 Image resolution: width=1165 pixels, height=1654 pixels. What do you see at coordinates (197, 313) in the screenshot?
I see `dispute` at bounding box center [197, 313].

* * *

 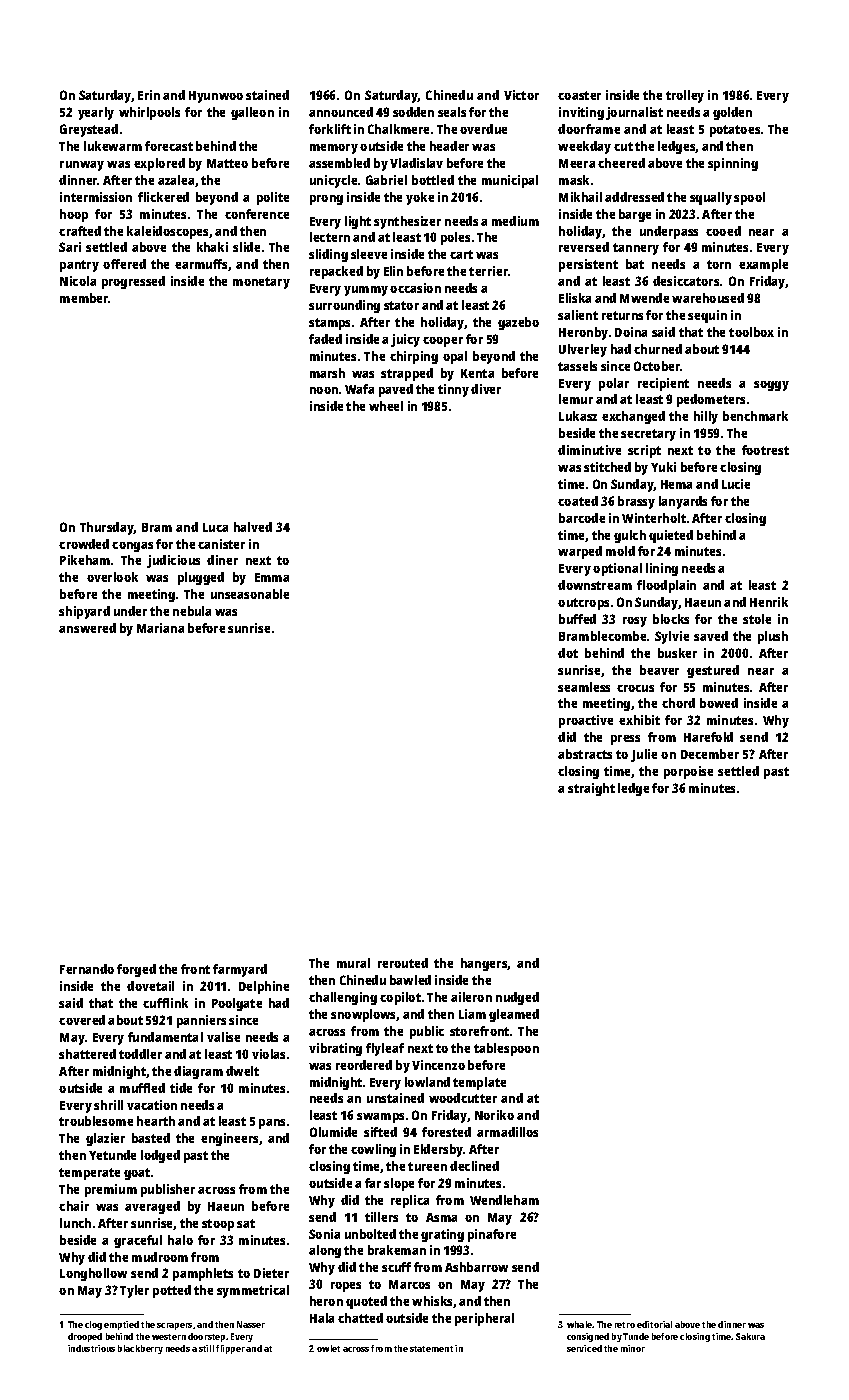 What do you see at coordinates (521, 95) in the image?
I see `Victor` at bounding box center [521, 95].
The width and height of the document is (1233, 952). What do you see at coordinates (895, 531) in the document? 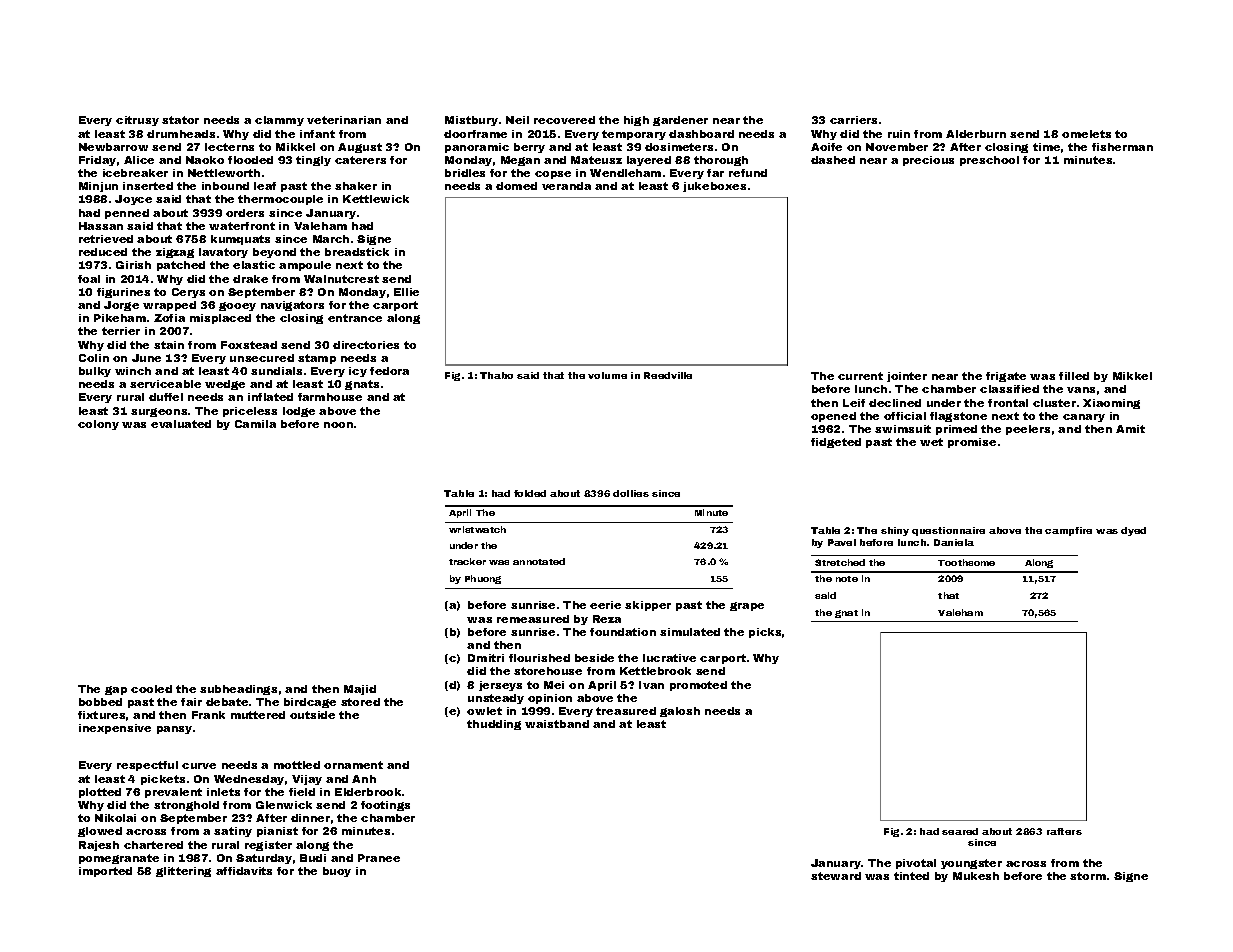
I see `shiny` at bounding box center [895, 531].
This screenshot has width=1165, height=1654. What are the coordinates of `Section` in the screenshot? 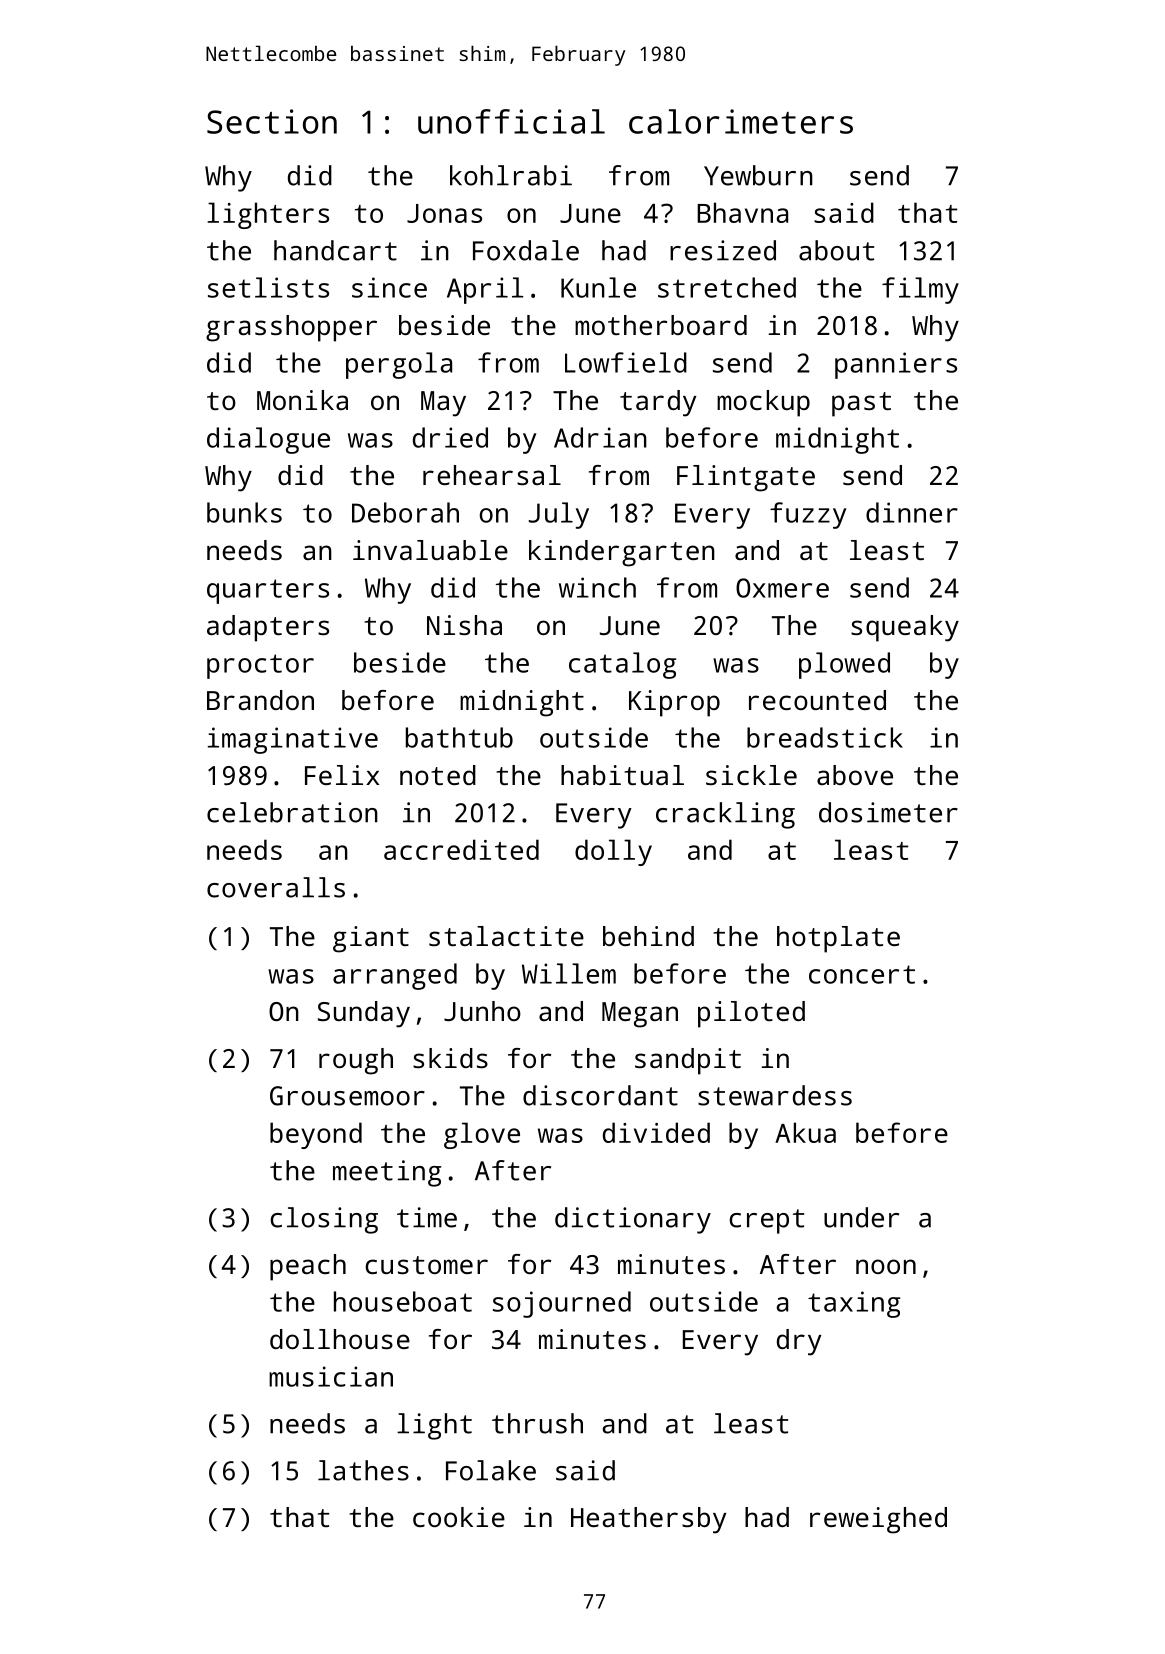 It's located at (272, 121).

==

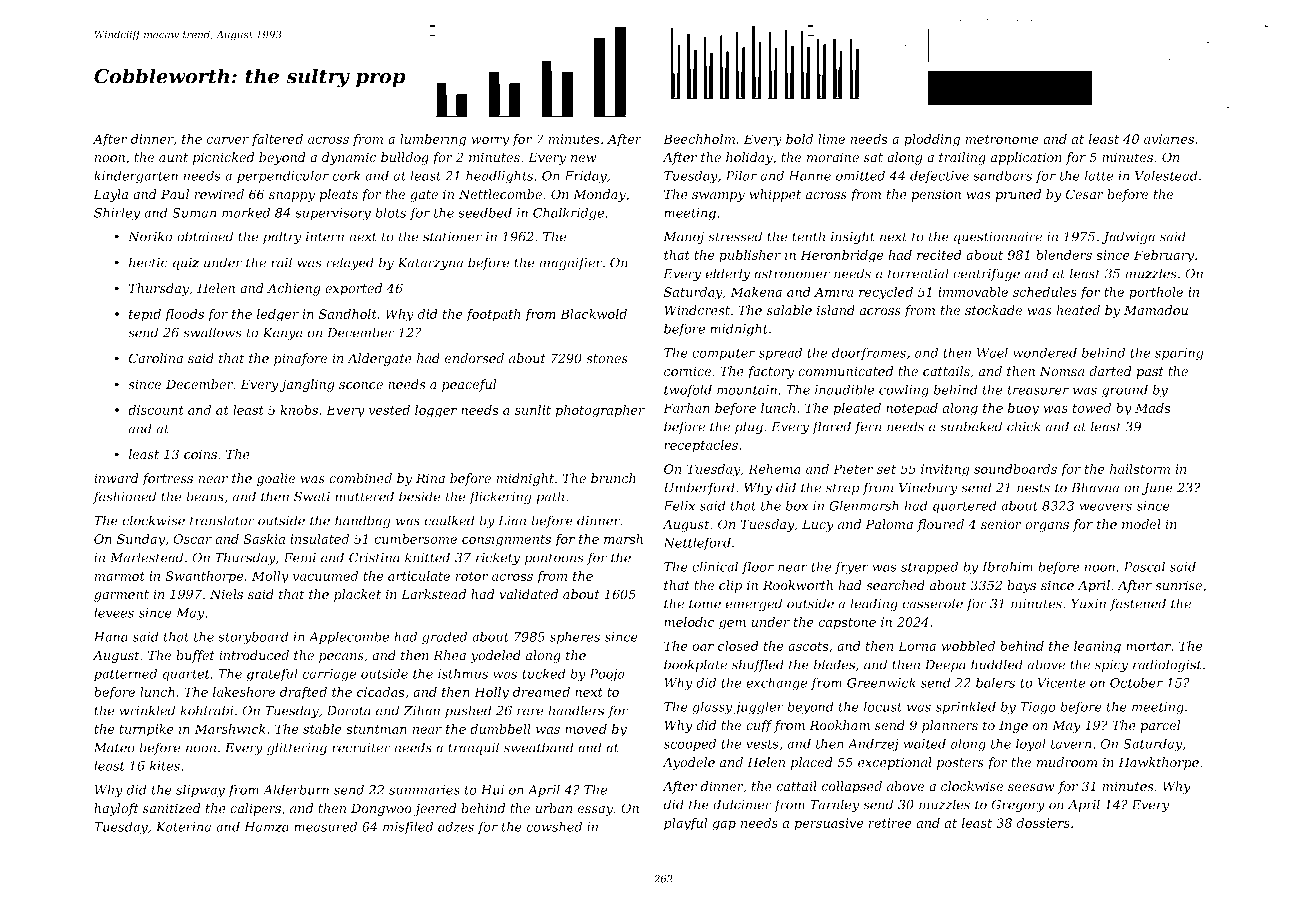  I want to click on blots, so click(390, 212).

Exercise task
Duplicate the records starting with the line that contains "Image resolution: width=1165" and going on through the line that contains "center [197, 313].", including both of those lines.

Answer below
 Image resolution: width=1165 pixels, height=1654 pixels. What do you see at coordinates (197, 313) in the screenshot?
I see `dispute` at bounding box center [197, 313].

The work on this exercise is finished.